Problem statement
Using the records below, give again exactly the lines from the line that contains "camera: 150 degrees right, 5 degrees down" through the line that contains "appeared: crimson_glue (791 583)", both ends included, and only those.

[[ The records open ]]

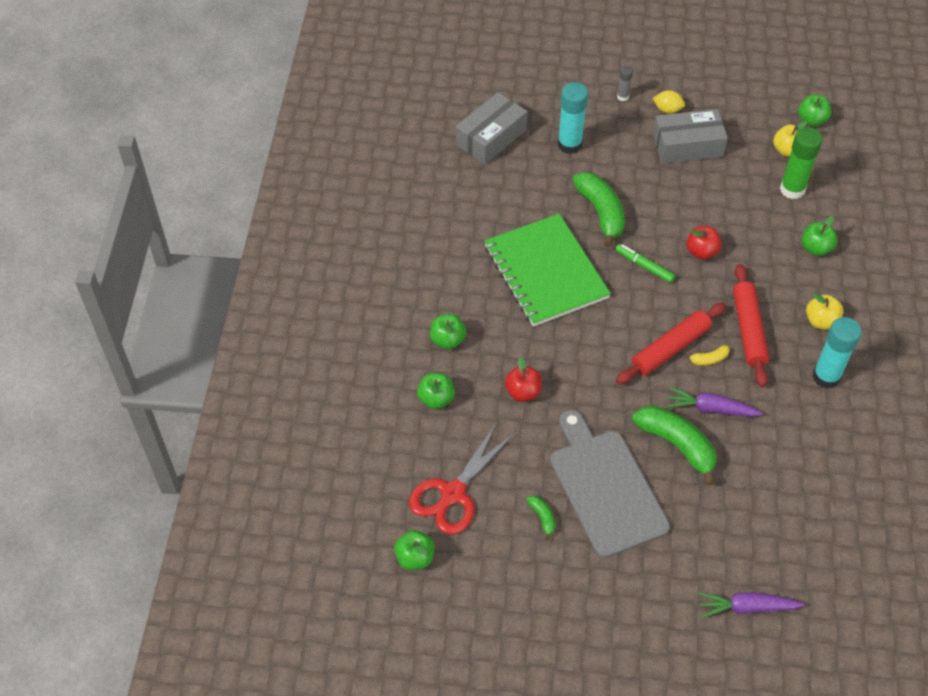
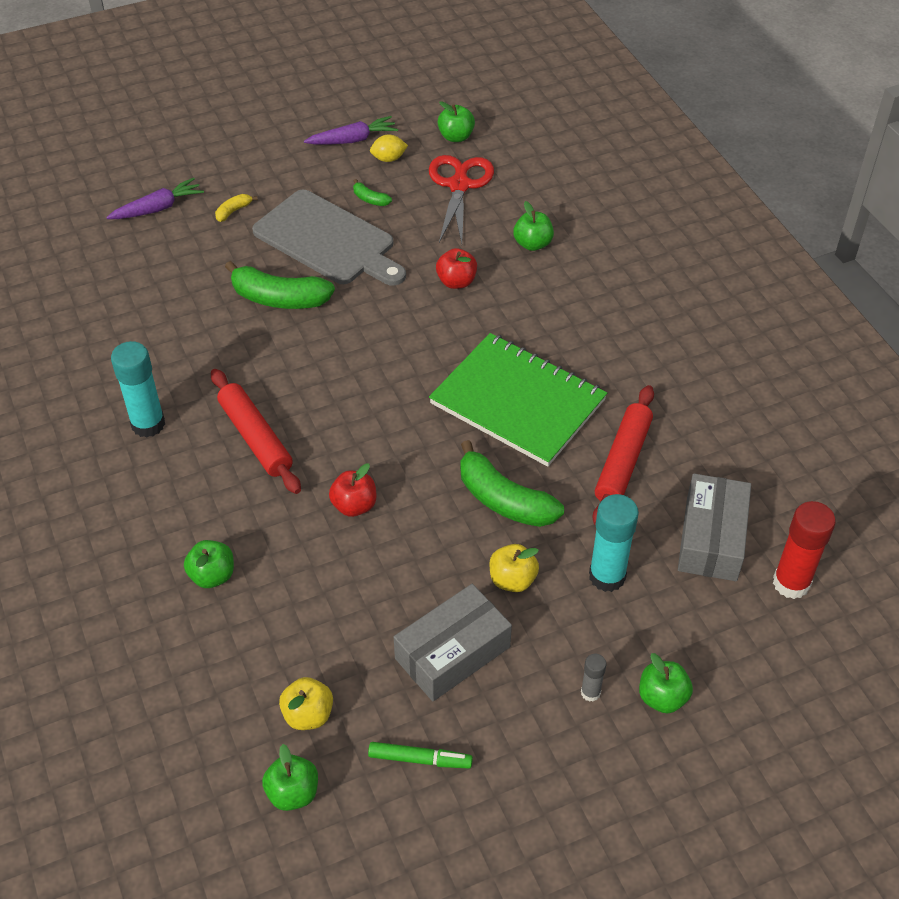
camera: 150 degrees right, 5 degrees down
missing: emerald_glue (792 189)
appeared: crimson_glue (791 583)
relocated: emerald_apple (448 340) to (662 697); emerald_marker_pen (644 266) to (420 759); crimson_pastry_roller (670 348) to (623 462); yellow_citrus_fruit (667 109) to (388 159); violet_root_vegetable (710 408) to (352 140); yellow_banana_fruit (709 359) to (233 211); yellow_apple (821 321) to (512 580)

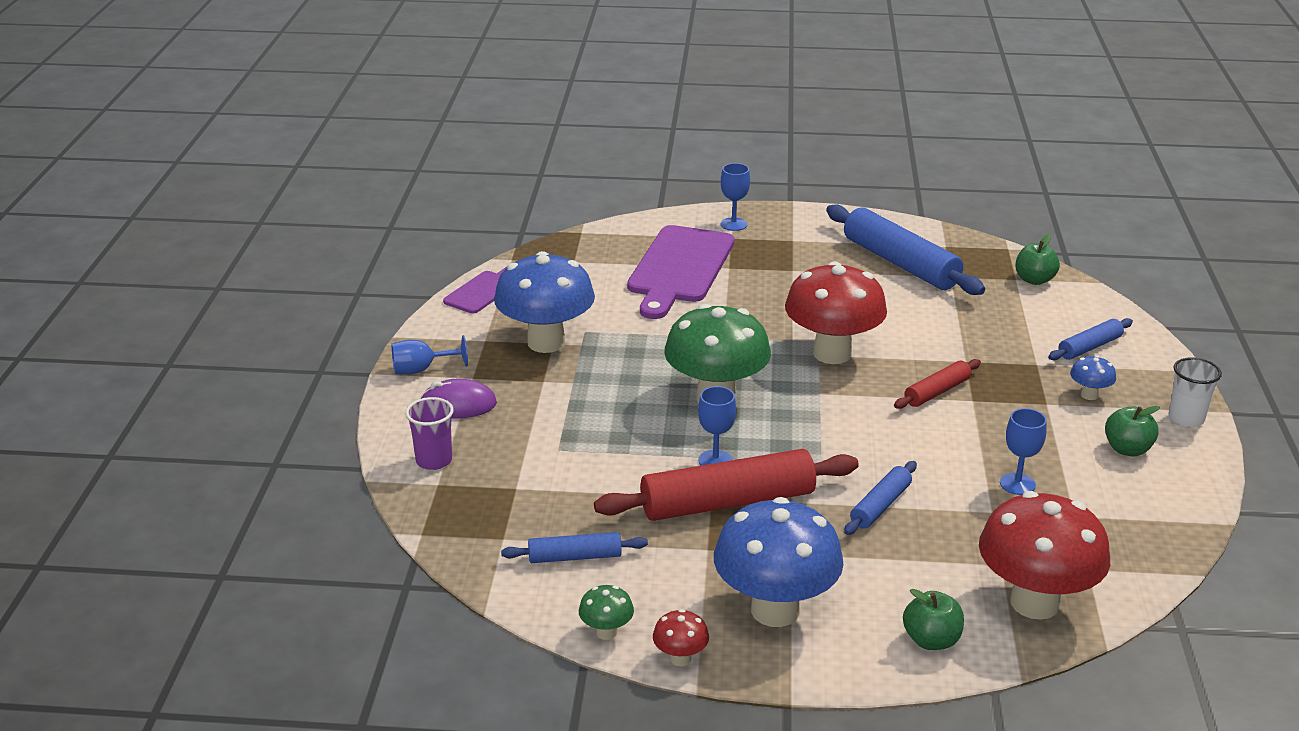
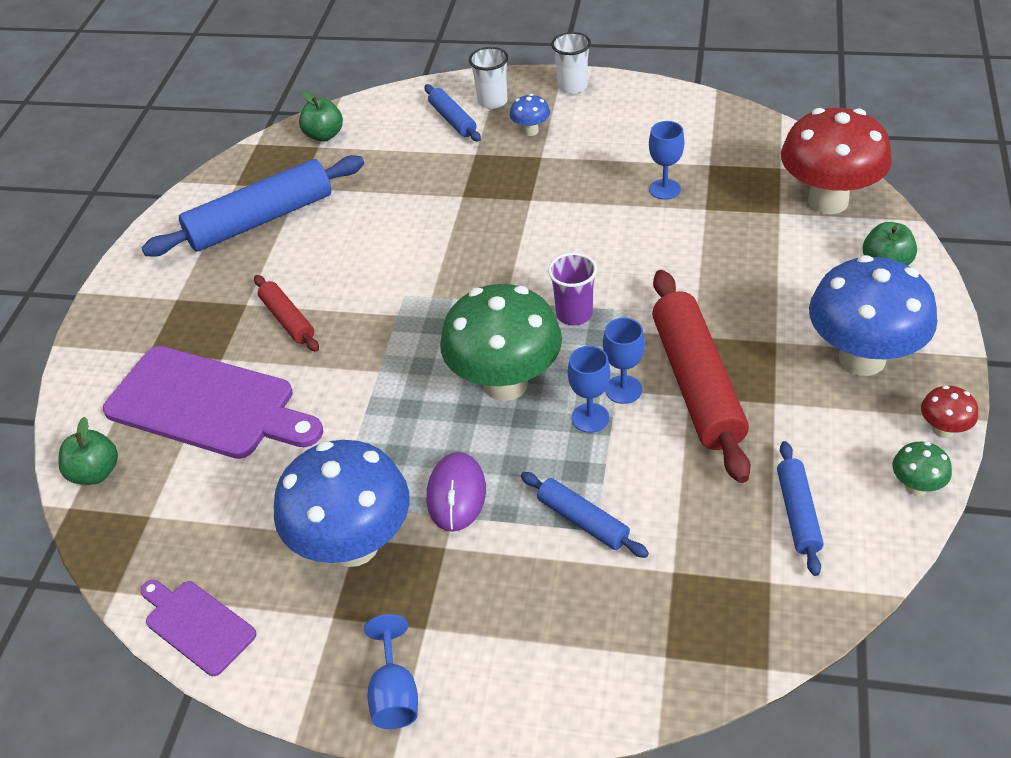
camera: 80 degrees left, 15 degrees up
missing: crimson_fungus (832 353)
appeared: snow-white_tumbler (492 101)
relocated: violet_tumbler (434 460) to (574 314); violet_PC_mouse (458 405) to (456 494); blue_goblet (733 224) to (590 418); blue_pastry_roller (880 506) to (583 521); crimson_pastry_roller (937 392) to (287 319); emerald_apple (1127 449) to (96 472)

[[ The records closed ]]
[[ The records open ]]

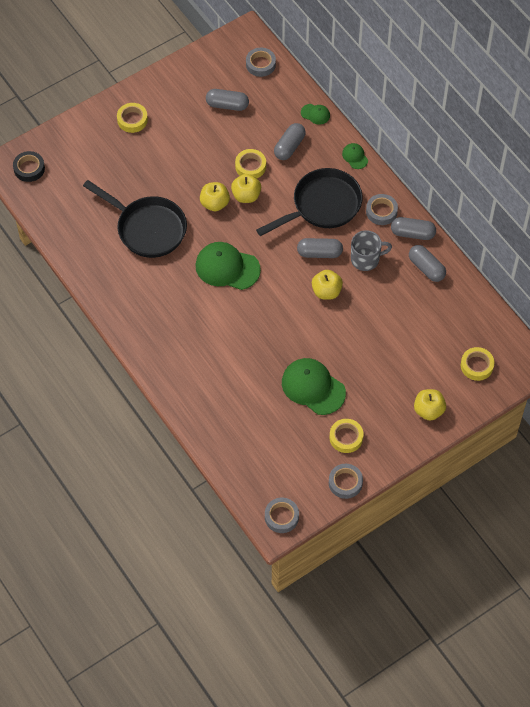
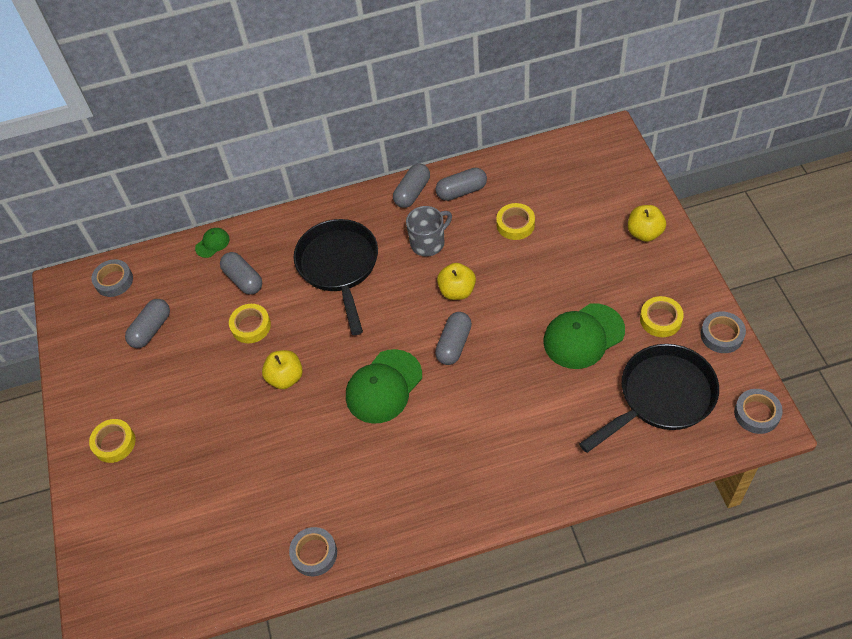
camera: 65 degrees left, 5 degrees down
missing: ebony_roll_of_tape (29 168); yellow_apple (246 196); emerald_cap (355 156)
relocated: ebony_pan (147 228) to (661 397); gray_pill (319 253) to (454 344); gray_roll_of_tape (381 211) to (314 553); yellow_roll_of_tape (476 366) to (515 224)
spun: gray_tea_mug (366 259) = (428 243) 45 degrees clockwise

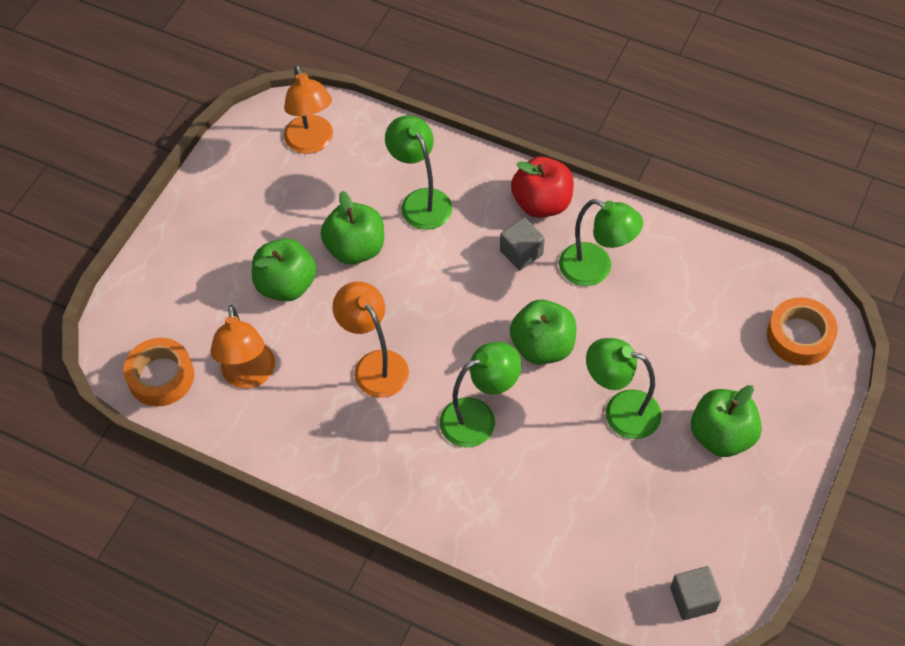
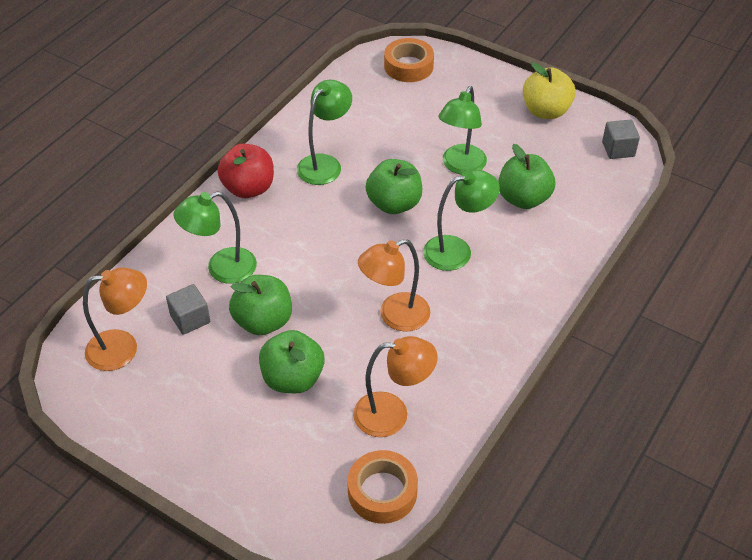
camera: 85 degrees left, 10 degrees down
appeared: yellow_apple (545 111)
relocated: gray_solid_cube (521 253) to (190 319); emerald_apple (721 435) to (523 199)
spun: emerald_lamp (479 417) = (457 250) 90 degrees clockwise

[[ The records closed ]]

Solution for this task
camera: 150 degrees right, 5 degrees down
missing: emerald_glue (792 189)
appeared: crimson_glue (791 583)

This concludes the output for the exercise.